**WHAT IS BEING ASKED:**
Beginning with the line that includes "192, 695, 286" and ending with the last line of the entries below, set down each line exactly; include no pictures.

########

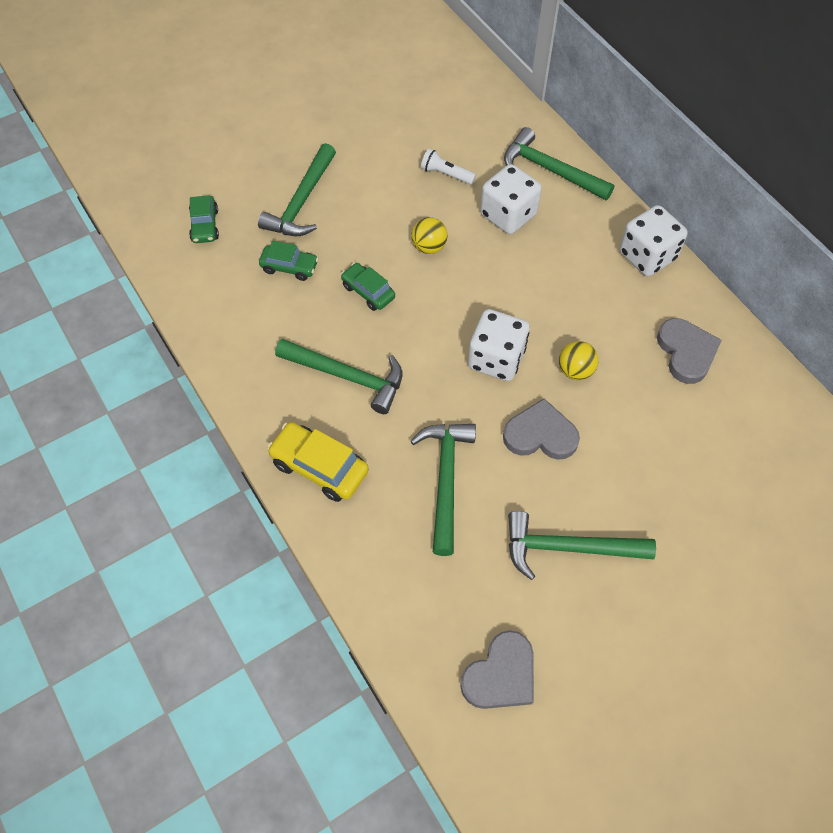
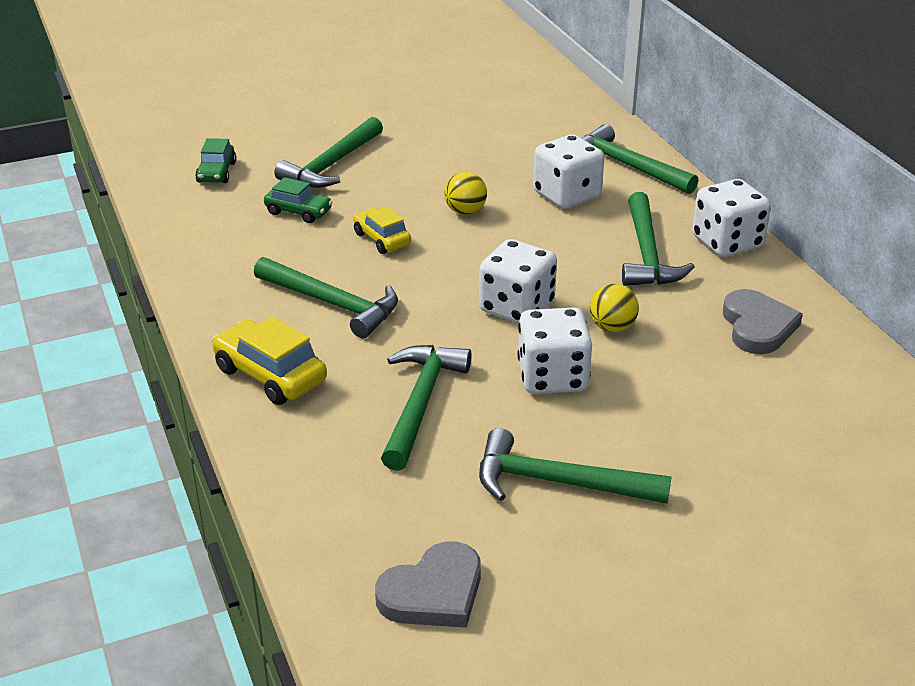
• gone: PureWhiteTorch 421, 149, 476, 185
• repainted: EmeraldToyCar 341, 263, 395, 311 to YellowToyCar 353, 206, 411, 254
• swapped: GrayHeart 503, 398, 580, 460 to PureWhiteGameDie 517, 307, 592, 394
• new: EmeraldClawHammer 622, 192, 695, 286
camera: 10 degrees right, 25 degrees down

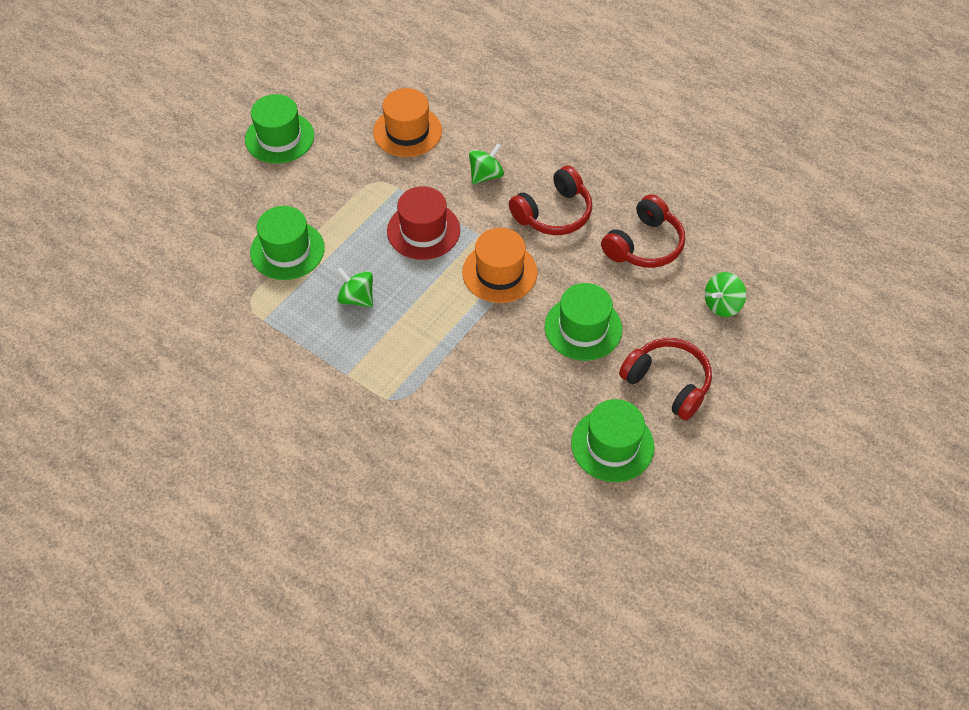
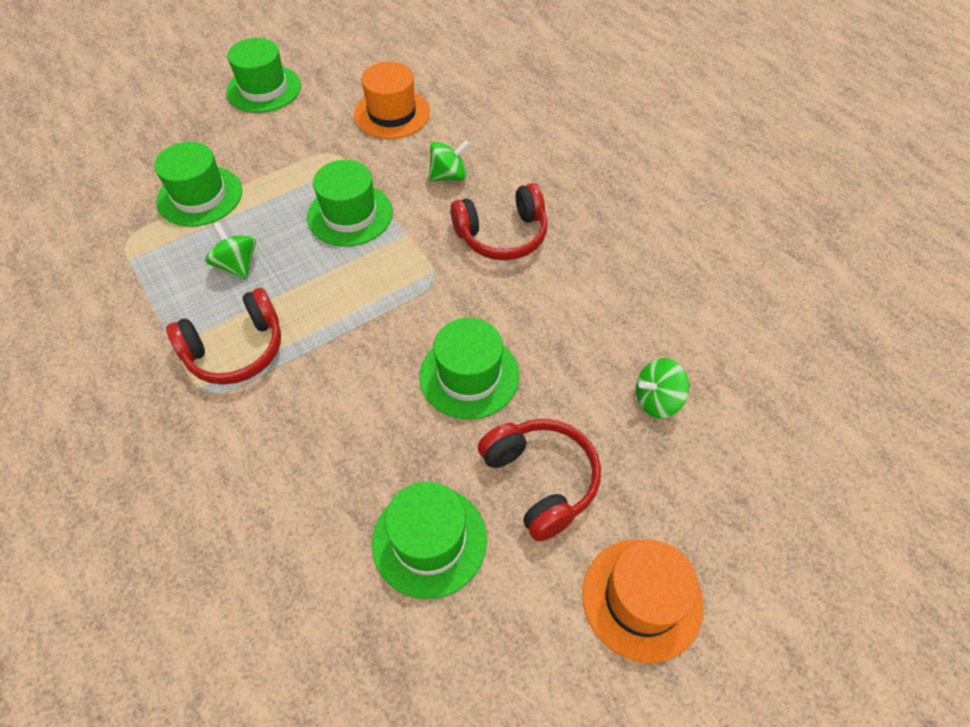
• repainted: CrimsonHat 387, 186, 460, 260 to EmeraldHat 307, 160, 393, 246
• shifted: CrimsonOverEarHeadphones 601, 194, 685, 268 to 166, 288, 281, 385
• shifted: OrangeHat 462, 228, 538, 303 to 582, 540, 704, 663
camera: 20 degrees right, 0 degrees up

########

**SOLUTION:**
• new: EmeraldClawHammer 622, 192, 695, 286
camera: 10 degrees right, 25 degrees down

• repainted: CrimsonHat 387, 186, 460, 260 to EmeraldHat 307, 160, 393, 246
• shifted: CrimsonOverEarHeadphones 601, 194, 685, 268 to 166, 288, 281, 385
• shifted: OrangeHat 462, 228, 538, 303 to 582, 540, 704, 663
camera: 20 degrees right, 0 degrees up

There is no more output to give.